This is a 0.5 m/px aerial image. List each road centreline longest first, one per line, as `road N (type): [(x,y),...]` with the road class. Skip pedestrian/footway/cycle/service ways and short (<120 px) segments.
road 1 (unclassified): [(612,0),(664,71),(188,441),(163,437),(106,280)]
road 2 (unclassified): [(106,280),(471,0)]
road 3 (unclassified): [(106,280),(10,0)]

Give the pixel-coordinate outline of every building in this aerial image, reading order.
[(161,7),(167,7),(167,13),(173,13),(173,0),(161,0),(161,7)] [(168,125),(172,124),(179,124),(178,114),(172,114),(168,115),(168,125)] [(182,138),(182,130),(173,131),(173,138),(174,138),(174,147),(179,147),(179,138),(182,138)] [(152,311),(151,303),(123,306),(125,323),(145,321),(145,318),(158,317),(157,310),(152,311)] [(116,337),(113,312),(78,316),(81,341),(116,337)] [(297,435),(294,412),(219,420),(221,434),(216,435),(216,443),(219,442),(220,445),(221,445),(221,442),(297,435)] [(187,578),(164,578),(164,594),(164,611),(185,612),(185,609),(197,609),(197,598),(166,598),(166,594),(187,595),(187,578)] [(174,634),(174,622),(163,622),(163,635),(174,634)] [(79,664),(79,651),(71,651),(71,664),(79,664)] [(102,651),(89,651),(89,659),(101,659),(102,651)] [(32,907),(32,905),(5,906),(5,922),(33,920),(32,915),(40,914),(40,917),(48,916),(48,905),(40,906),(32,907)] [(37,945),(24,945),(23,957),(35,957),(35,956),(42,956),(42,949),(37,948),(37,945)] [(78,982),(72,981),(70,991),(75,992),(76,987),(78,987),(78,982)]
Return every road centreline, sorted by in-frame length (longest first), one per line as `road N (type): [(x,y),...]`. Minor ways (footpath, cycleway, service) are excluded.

+===+

* [EXERCISE AIM]:
Please transcribe all of the records, keeping every line exactly as it is.

* [RESPONSE TO THIS TASK]:
This is a 0.5 m/px aerial image. List each road centreline longest first, one per line, as `road N (type): [(x,y),...]` with the road class. Skip pedestrian/footway/cycle/service ways and short (<120 px) segments.
road 1 (unclassified): [(612,0),(664,71),(188,441),(163,437),(106,280)]
road 2 (unclassified): [(106,280),(471,0)]
road 3 (unclassified): [(106,280),(10,0)]

Give the pixel-coordinate outline of every building in this aerial image, reading order.
[(161,7),(167,7),(167,13),(173,13),(173,0),(161,0),(161,7)] [(168,125),(172,124),(179,124),(178,114),(172,114),(168,115),(168,125)] [(182,138),(182,130),(173,131),(173,138),(174,138),(174,147),(179,147),(179,138),(182,138)] [(152,311),(151,303),(123,306),(125,323),(145,321),(145,318),(158,317),(157,310),(152,311)] [(116,337),(113,312),(78,316),(81,341),(116,337)] [(297,435),(294,412),(219,420),(221,434),(216,435),(216,443),(219,442),(220,445),(221,445),(221,442),(297,435)] [(187,578),(164,578),(164,594),(164,611),(185,612),(185,609),(197,609),(197,598),(166,598),(166,594),(187,595),(187,578)] [(174,634),(174,622),(163,622),(163,635),(174,634)] [(79,664),(79,651),(71,651),(71,664),(79,664)] [(102,651),(89,651),(89,659),(101,659),(102,651)] [(32,907),(32,905),(5,906),(5,922),(33,920),(32,915),(40,914),(40,917),(48,916),(48,905),(40,906),(32,907)] [(37,945),(24,945),(23,957),(35,957),(35,956),(42,956),(42,949),(37,948),(37,945)] [(78,982),(72,981),(70,991),(75,992),(76,987),(78,987),(78,982)]
Return every road centreline, sorted by in-frame length (longest first), one per line as `road N (type): [(x,y),...]`. Minor ways (footpath, cycleway, service) are excluded.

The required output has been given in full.